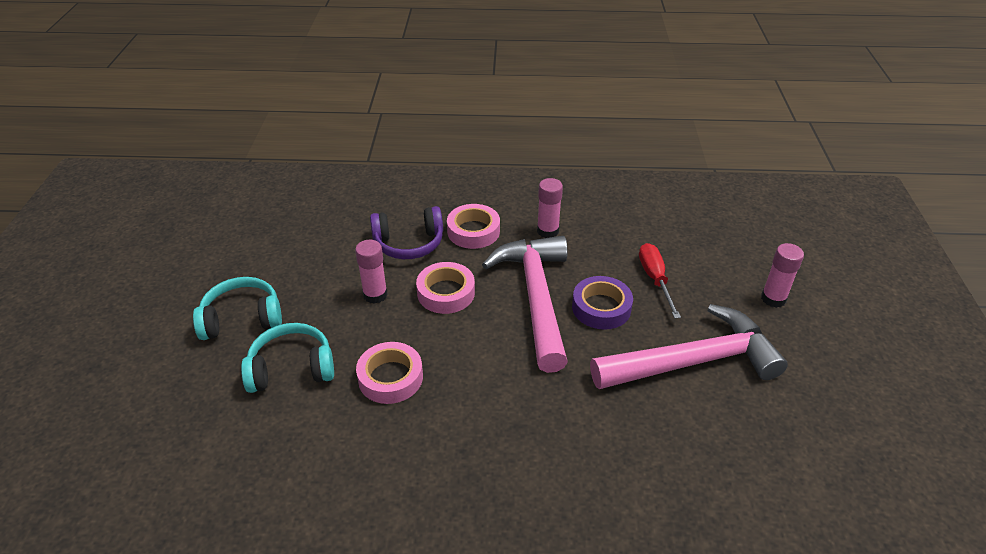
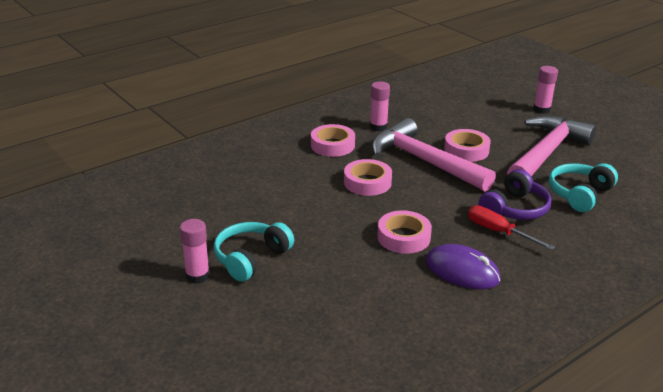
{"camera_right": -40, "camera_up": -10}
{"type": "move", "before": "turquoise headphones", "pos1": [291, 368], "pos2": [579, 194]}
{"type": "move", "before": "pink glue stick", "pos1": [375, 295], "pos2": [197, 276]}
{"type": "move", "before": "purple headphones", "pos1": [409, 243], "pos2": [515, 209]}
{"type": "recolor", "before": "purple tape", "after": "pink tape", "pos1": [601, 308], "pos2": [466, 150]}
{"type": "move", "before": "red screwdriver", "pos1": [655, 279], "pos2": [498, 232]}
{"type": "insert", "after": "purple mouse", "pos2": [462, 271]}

Assignment:
Please ensure that the data above is repeated exactly, with no pictures in the copy.

Answer for this exercise:
{"camera_right": -40, "camera_up": -10}
{"type": "move", "before": "turquoise headphones", "pos1": [291, 368], "pos2": [579, 194]}
{"type": "move", "before": "pink glue stick", "pos1": [375, 295], "pos2": [197, 276]}
{"type": "move", "before": "purple headphones", "pos1": [409, 243], "pos2": [515, 209]}
{"type": "recolor", "before": "purple tape", "after": "pink tape", "pos1": [601, 308], "pos2": [466, 150]}
{"type": "move", "before": "red screwdriver", "pos1": [655, 279], "pos2": [498, 232]}
{"type": "insert", "after": "purple mouse", "pos2": [462, 271]}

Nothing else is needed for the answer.